Problem to work on: Once the line containing "pink 1x1 plate [116,261,181,320] -> none" is found in the entries below, restate it and each following line word for word, stopping after the line containing "green 1x2 brick [252,117,353,215]".

Exercise material:
• • • • •

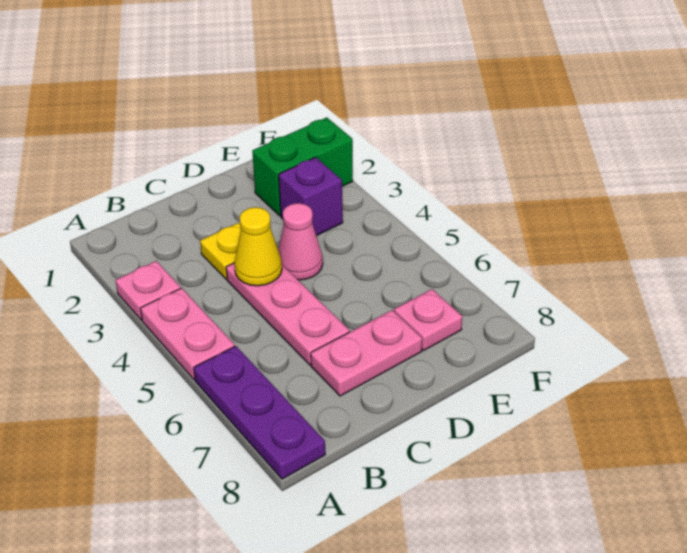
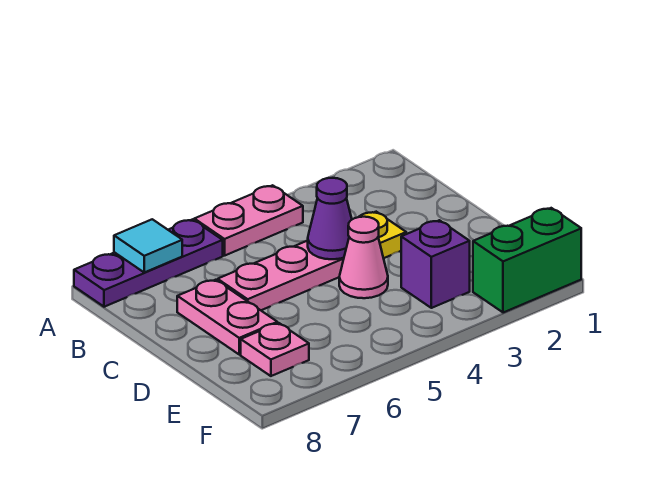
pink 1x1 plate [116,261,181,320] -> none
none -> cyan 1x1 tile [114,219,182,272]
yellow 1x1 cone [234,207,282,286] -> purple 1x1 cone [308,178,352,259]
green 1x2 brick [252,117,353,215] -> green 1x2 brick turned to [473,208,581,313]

• • • • •

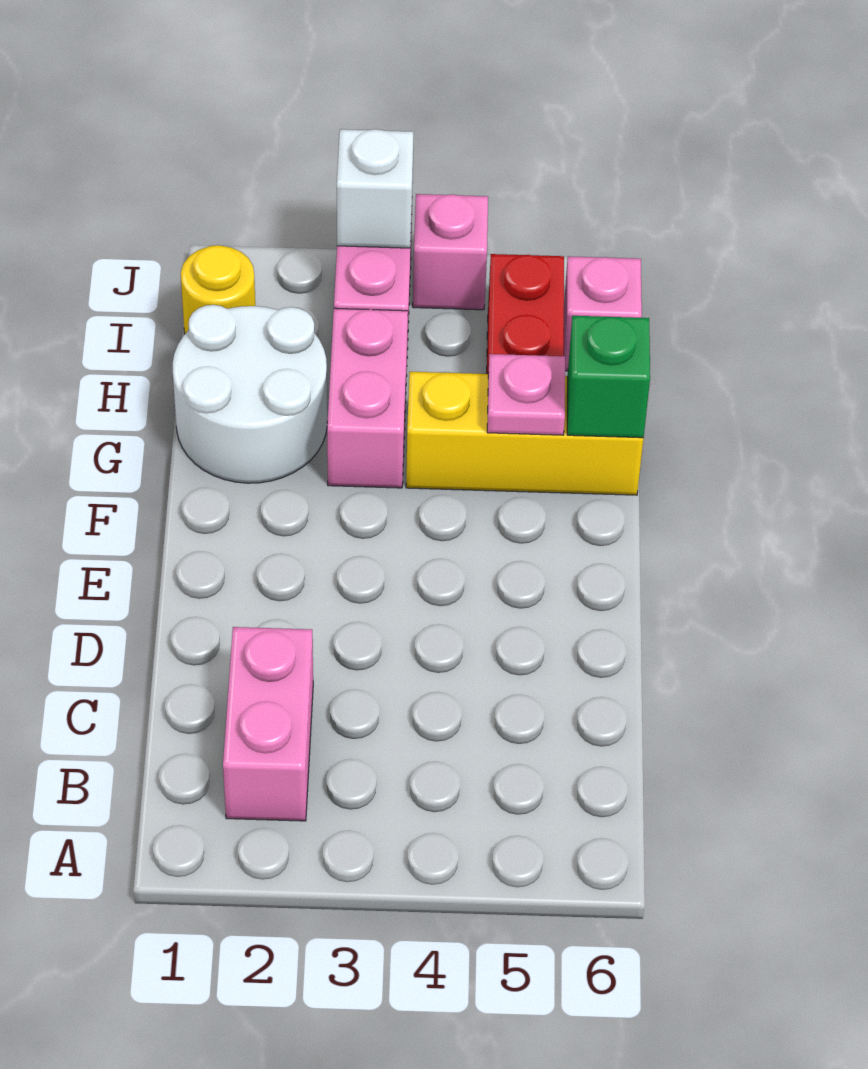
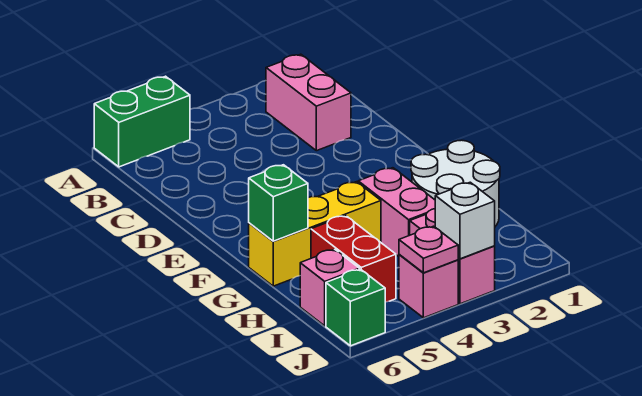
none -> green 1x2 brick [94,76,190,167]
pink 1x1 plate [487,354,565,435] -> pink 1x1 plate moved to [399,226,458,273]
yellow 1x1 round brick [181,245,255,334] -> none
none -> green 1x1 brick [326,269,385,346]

• • • • •

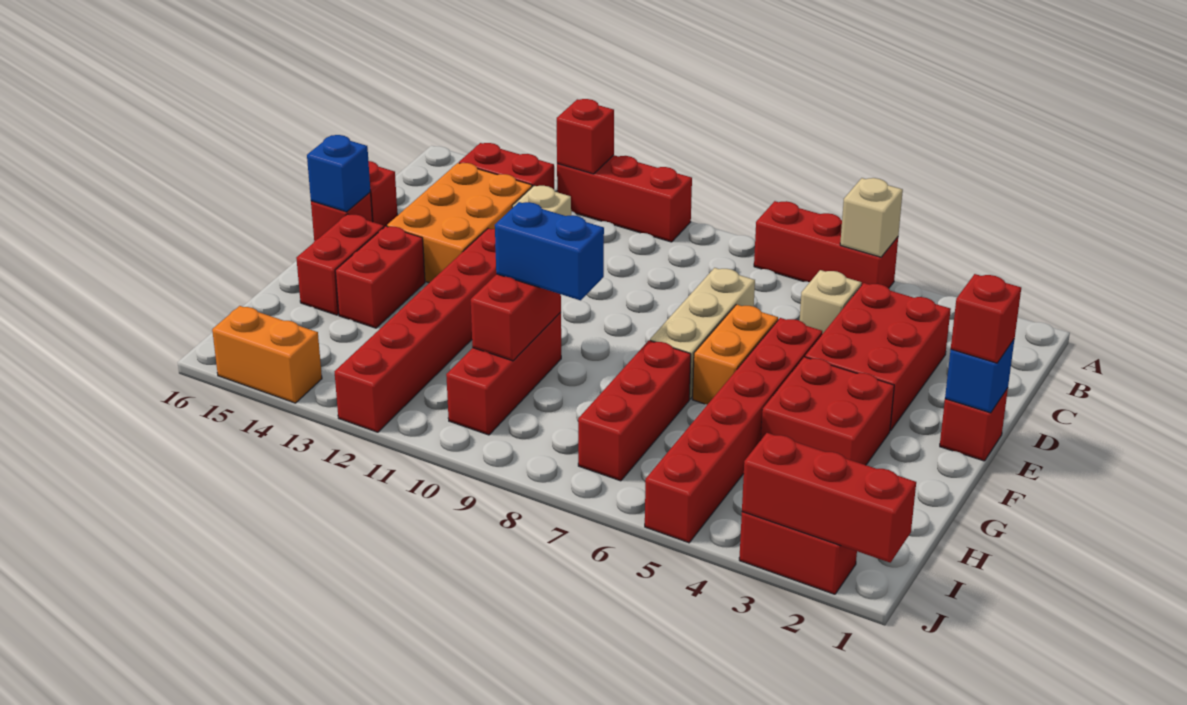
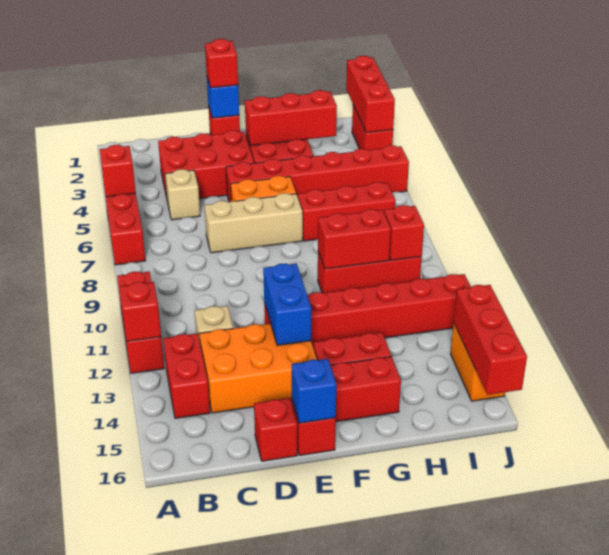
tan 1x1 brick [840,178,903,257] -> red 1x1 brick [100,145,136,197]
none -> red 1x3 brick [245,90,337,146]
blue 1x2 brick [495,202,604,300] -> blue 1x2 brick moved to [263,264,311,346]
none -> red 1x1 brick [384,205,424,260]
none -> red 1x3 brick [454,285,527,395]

• • • • •

Your solution:
pink 1x1 plate [116,261,181,320] -> none
none -> cyan 1x1 tile [114,219,182,272]
yellow 1x1 cone [234,207,282,286] -> purple 1x1 cone [308,178,352,259]
green 1x2 brick [252,117,353,215] -> green 1x2 brick turned to [473,208,581,313]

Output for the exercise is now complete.